→ Exercise input

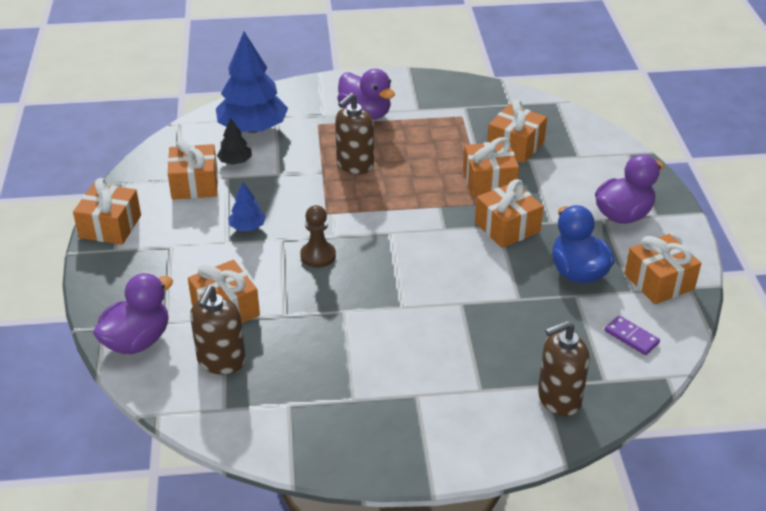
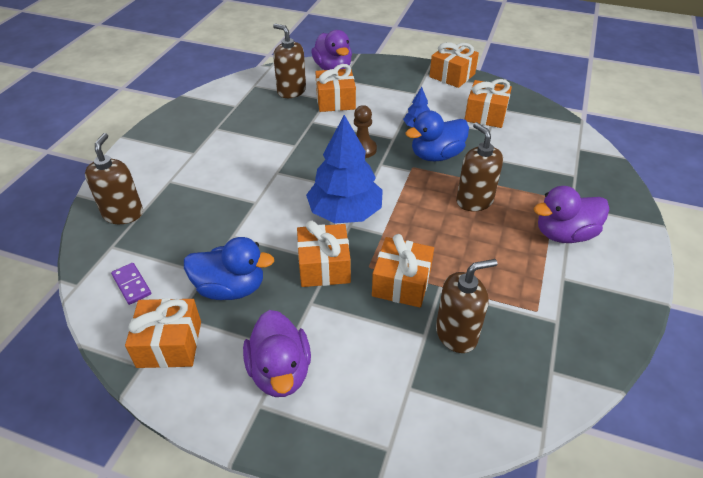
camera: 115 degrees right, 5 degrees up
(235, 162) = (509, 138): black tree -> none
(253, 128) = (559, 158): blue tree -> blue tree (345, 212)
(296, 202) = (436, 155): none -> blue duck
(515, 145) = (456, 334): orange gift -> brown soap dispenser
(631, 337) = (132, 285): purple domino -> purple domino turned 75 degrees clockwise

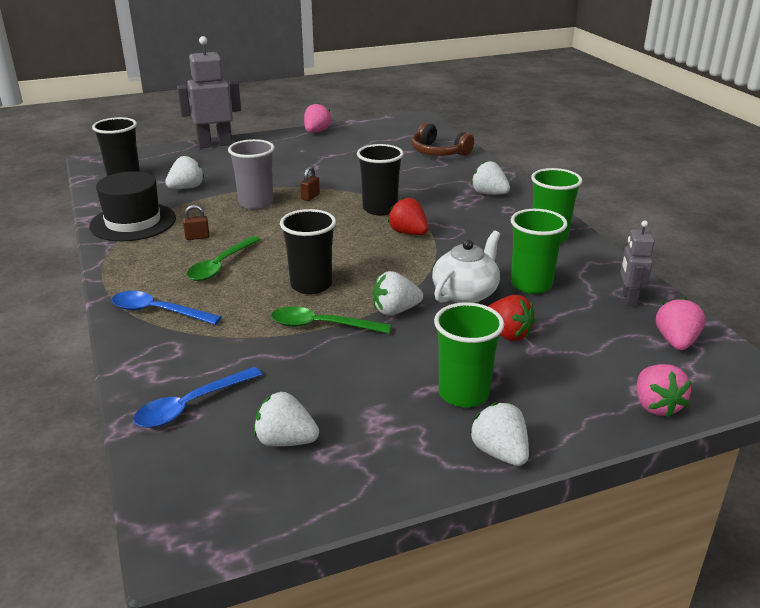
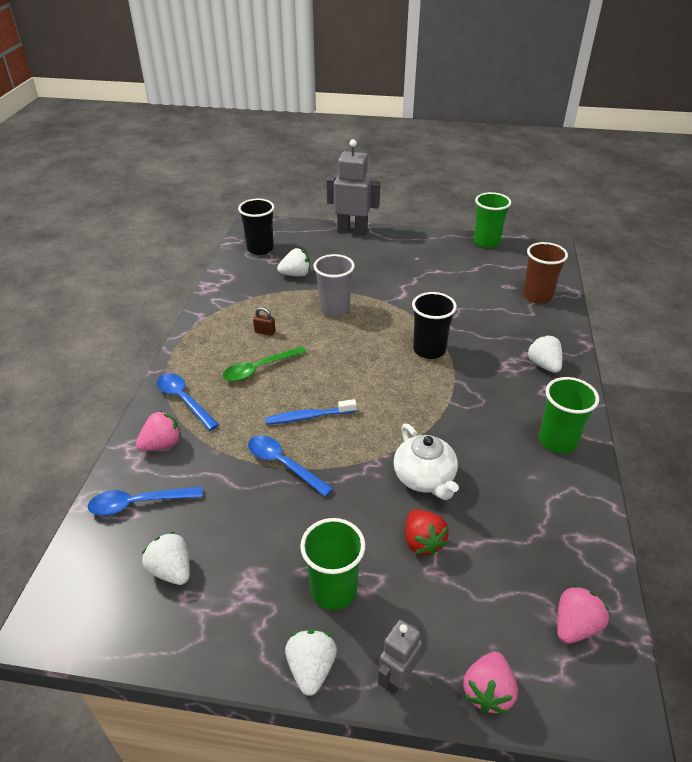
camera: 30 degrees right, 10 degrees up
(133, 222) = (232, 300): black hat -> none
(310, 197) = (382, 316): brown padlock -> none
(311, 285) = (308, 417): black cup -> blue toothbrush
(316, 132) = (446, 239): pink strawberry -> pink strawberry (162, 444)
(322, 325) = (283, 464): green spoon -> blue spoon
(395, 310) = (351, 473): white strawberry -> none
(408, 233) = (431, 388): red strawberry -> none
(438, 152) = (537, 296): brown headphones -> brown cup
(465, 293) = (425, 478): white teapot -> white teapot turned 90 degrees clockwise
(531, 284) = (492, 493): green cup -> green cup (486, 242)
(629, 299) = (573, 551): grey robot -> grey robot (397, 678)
==
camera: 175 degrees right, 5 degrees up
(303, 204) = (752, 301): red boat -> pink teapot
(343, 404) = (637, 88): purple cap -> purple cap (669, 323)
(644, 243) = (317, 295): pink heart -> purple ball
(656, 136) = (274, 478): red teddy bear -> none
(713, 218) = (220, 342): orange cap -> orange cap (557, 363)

→ Directions for this task
Please transcribe exactly the lines above from the line that has "(316, 132) = (446, 239): pink" up to and including the line that has "(531, 284) = (492, 493): green"; no other line belongs in the answer.

→ Response to this task
(316, 132) = (446, 239): pink strawberry -> pink strawberry (162, 444)
(322, 325) = (283, 464): green spoon -> blue spoon
(395, 310) = (351, 473): white strawberry -> none
(408, 233) = (431, 388): red strawberry -> none
(438, 152) = (537, 296): brown headphones -> brown cup
(465, 293) = (425, 478): white teapot -> white teapot turned 90 degrees clockwise
(531, 284) = (492, 493): green cup -> green cup (486, 242)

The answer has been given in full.